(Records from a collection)
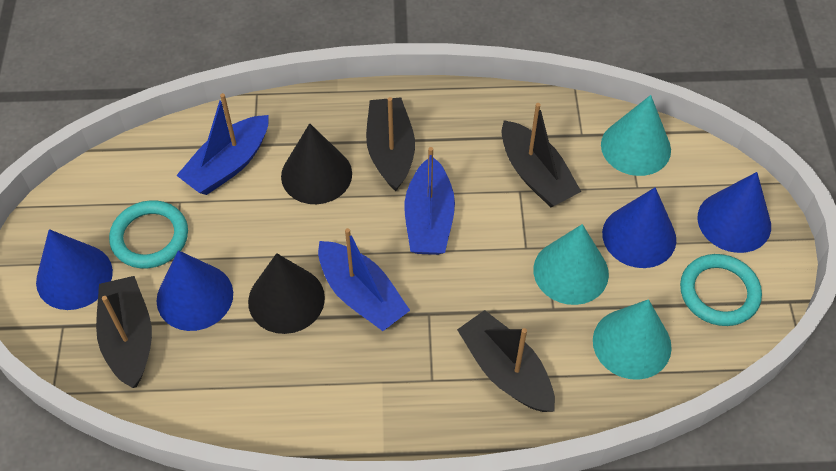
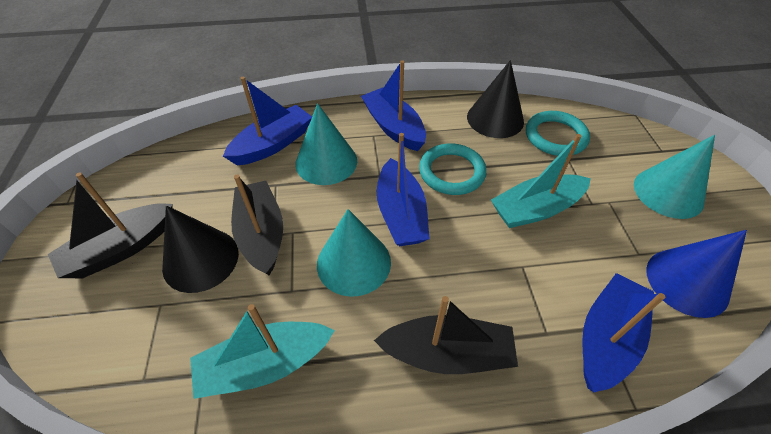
black boat: 4 -> 3
blue boat: 3 -> 4
blue cone: 4 -> 1
turquoise boat: 0 -> 2

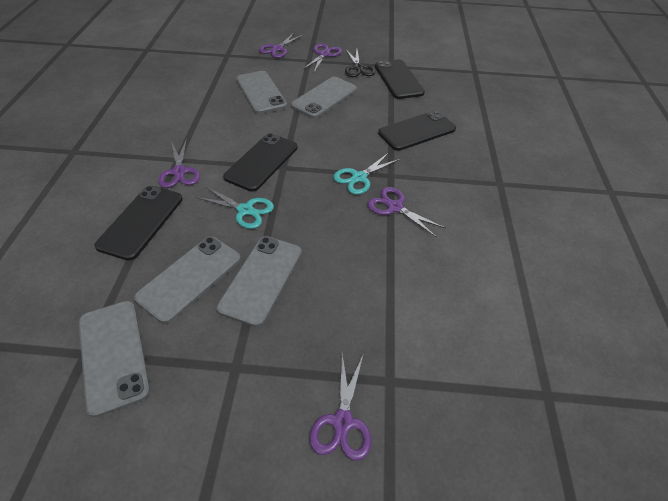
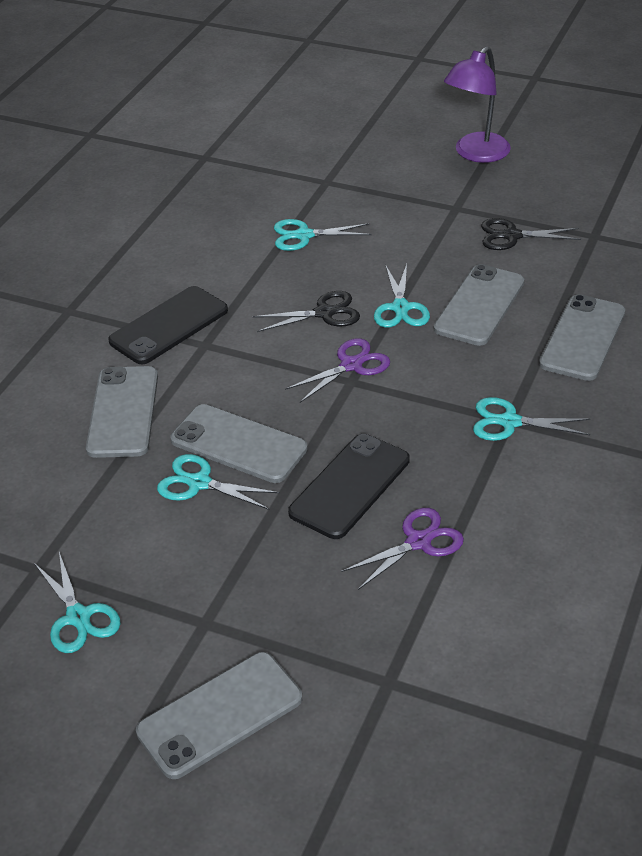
black phone: 4 -> 2
black scissors: 1 -> 2
purple lamp: 0 -> 1
purple scissors: 5 -> 2
turquoise scissors: 2 -> 5

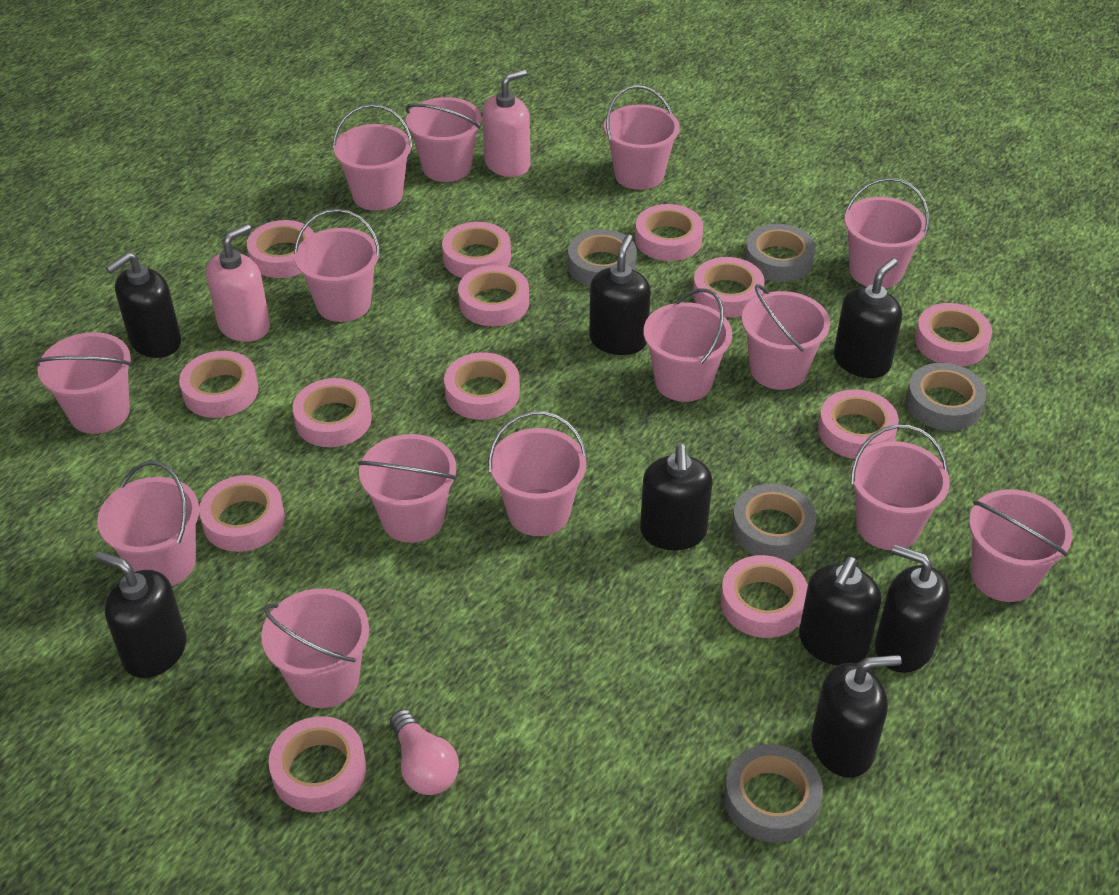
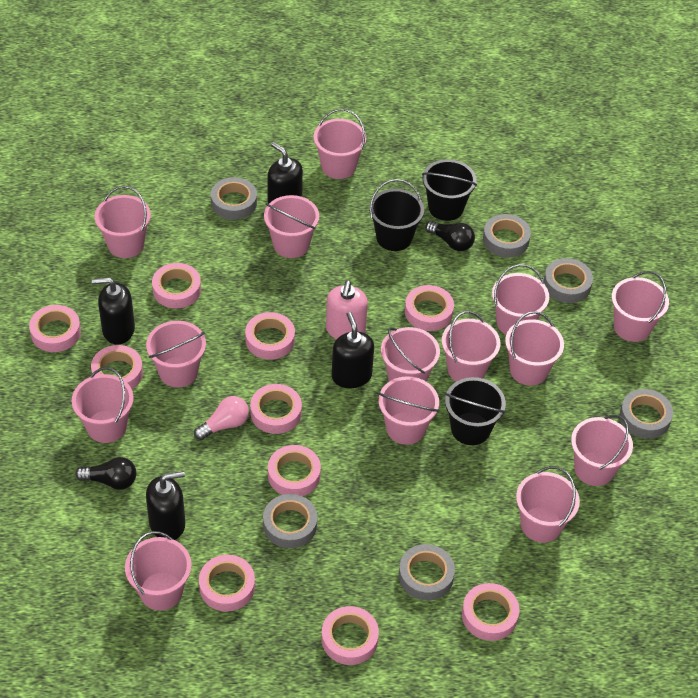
black bucket: 0 -> 3
black light bulb: 0 -> 2
black soap dispenser: 8 -> 4
grey tape: 5 -> 6
pink soap dispenser: 2 -> 1
pink tape: 13 -> 10

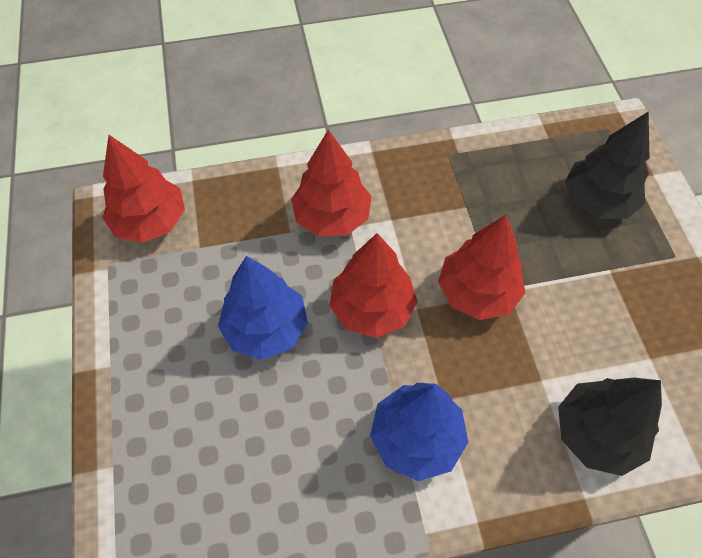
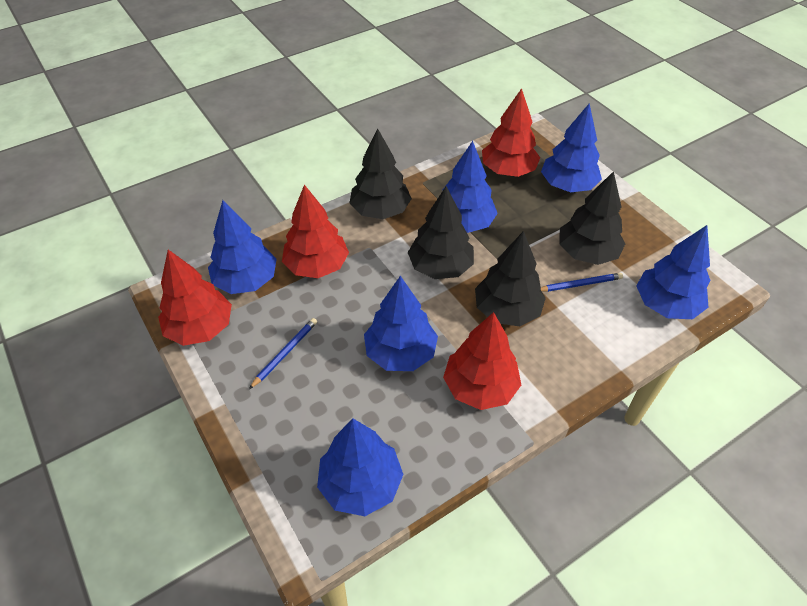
black tree: 2 -> 4
blue pencil: 0 -> 2
blue tree: 2 -> 6

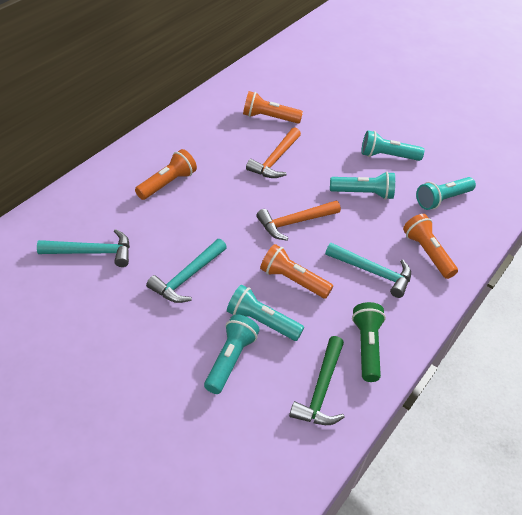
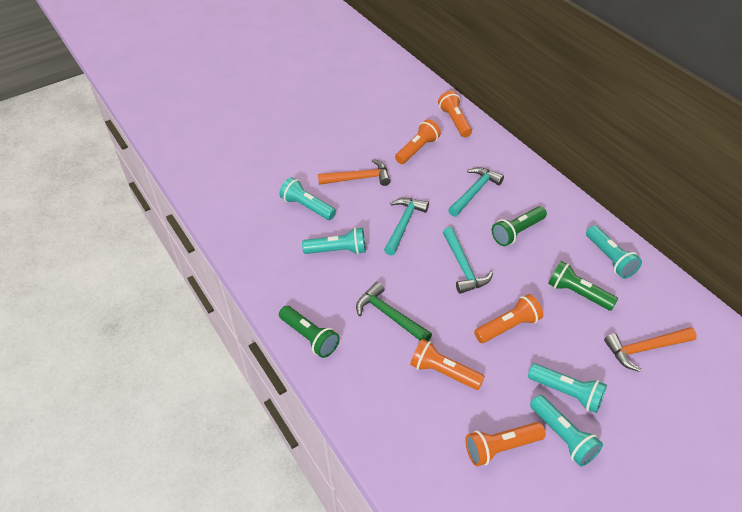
green flashlight: 1 -> 3
orange flashlight: 4 -> 5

- _EXERCISE BRIEF_:
Each line above where the word "boat" occurs should be returned in full.

- _RESPONSE FOR THIS EXERCISE_:
black boat: 4 -> 3
blue boat: 3 -> 4
turquoise boat: 0 -> 2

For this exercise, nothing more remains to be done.